## ACTIVITY
Could you repeat the listing exactly, leaving out the pictures?
-- Opening Marker --
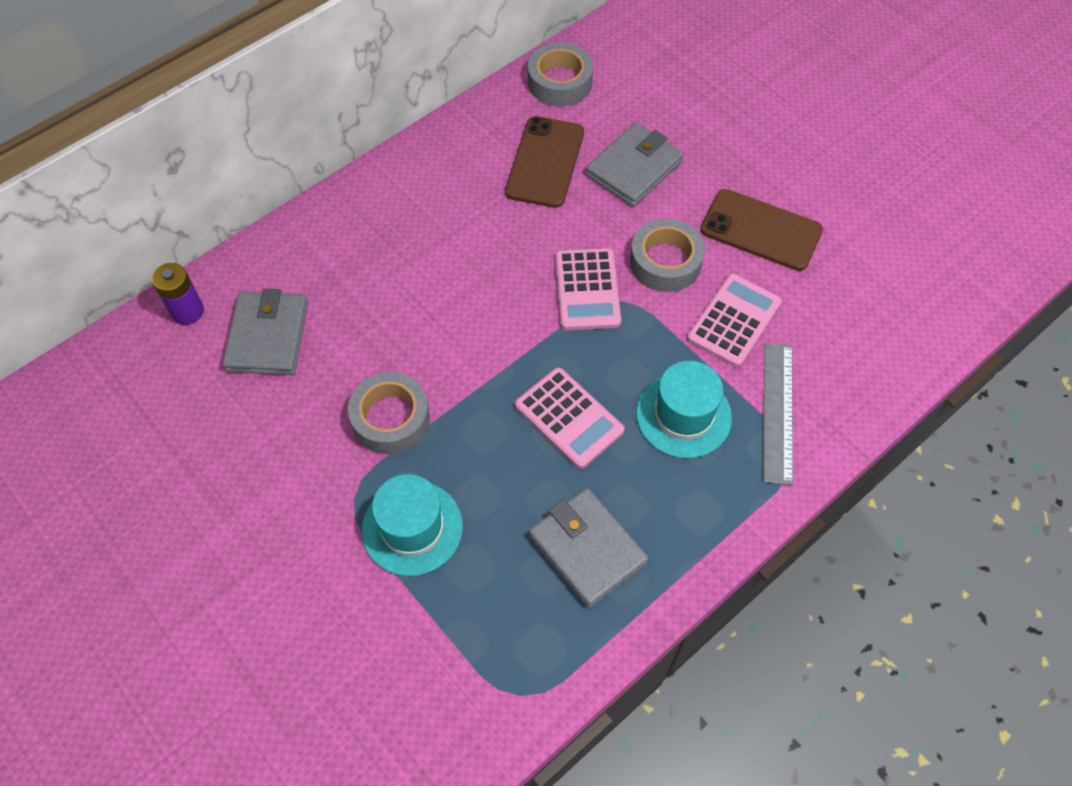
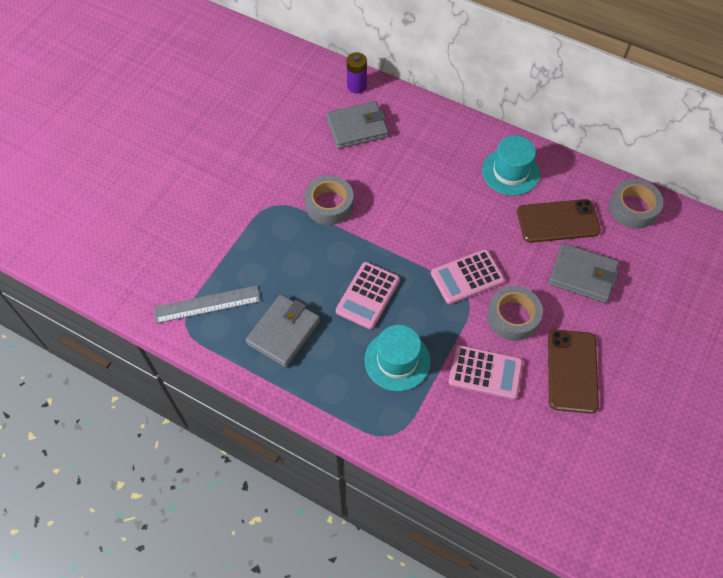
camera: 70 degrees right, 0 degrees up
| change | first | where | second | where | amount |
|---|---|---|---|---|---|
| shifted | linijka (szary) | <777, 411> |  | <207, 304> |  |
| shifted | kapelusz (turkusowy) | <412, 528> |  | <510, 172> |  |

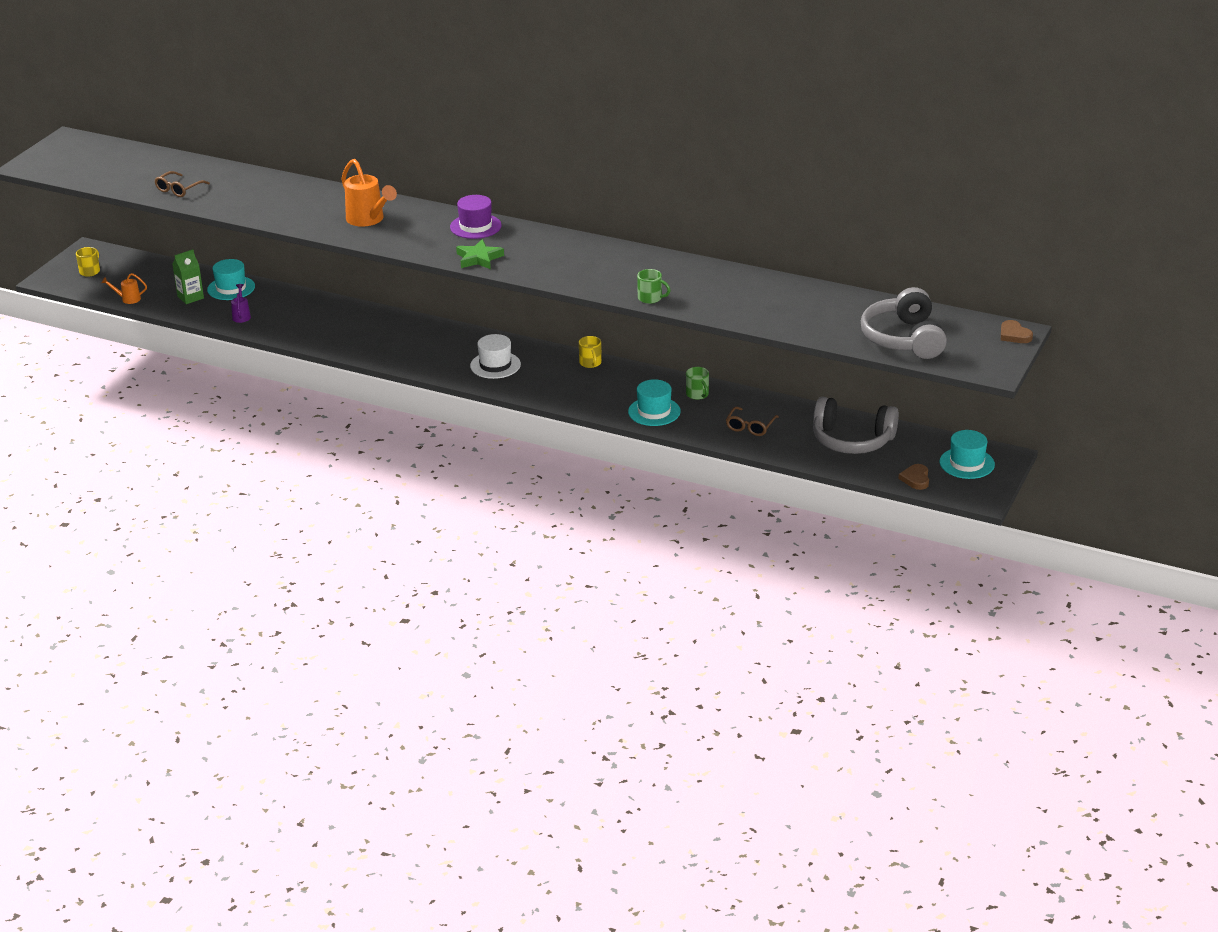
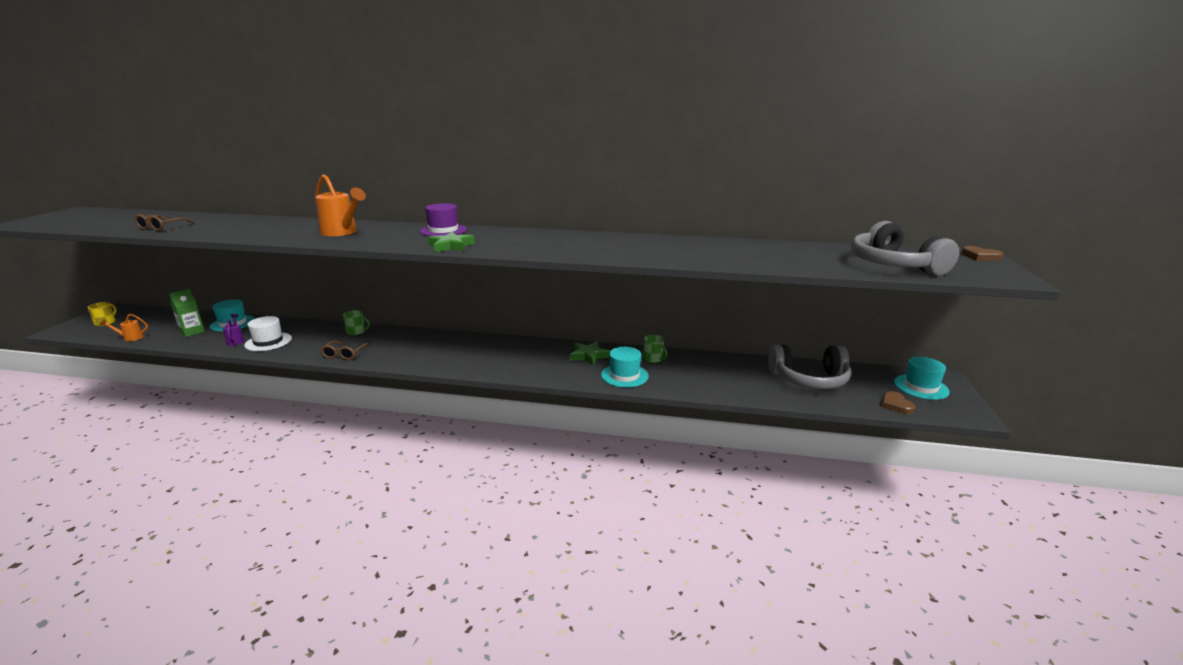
camera: 15 degrees left, 10 degrees down
| change | first | where | second | where | amount |
|---|---|---|---|---|---|
| shifted | kubek (zielony) | <650, 298> |  | <356, 332> |  |
| shifted | kapelusz (biały) | <495, 365> |  | <268, 342> |  |
| gone | kubek (żółty) | <590, 363> |  |  |  |
| shifted | okulary (brązowy) | <750, 426> |  | <345, 354> |  |
| new |  |  | gwiazda (zielony) | <588, 356> |  |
-- Closing Marker --
## EXERCISE RESPONSE
camera: 70 degrees right, 0 degrees up
| change | first | where | second | where | amount |
|---|---|---|---|---|---|
| shifted | linijka (szary) | <777, 411> |  | <207, 304> |  |
| shifted | kapelusz (turkusowy) | <412, 528> |  | <510, 172> |  |

camera: 15 degrees left, 10 degrees down
| change | first | where | second | where | amount |
|---|---|---|---|---|---|
| shifted | kubek (zielony) | <650, 298> |  | <356, 332> |  |
| shifted | kapelusz (biały) | <495, 365> |  | <268, 342> |  |
| gone | kubek (żółty) | <590, 363> |  |  |  |
| shifted | okulary (brązowy) | <750, 426> |  | <345, 354> |  |
| new |  |  | gwiazda (zielony) | <588, 356> |  |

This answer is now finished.